» **Aim of the task**
Reproduce the records below exactly as shown.

____ Input data

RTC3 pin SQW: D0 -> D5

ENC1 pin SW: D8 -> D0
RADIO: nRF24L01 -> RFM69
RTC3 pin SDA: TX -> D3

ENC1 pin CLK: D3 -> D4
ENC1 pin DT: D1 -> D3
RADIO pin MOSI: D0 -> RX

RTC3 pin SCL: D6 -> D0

________

» **Written response**
RTC3 pin SQW: D0 -> D5

ENC1 pin SW: D8 -> D0
RADIO: nRF24L01 -> RFM69
RTC3 pin SDA: TX -> D3

ENC1 pin CLK: D3 -> D4
ENC1 pin DT: D1 -> D3
RADIO pin MOSI: D0 -> RX

RTC3 pin SCL: D6 -> D0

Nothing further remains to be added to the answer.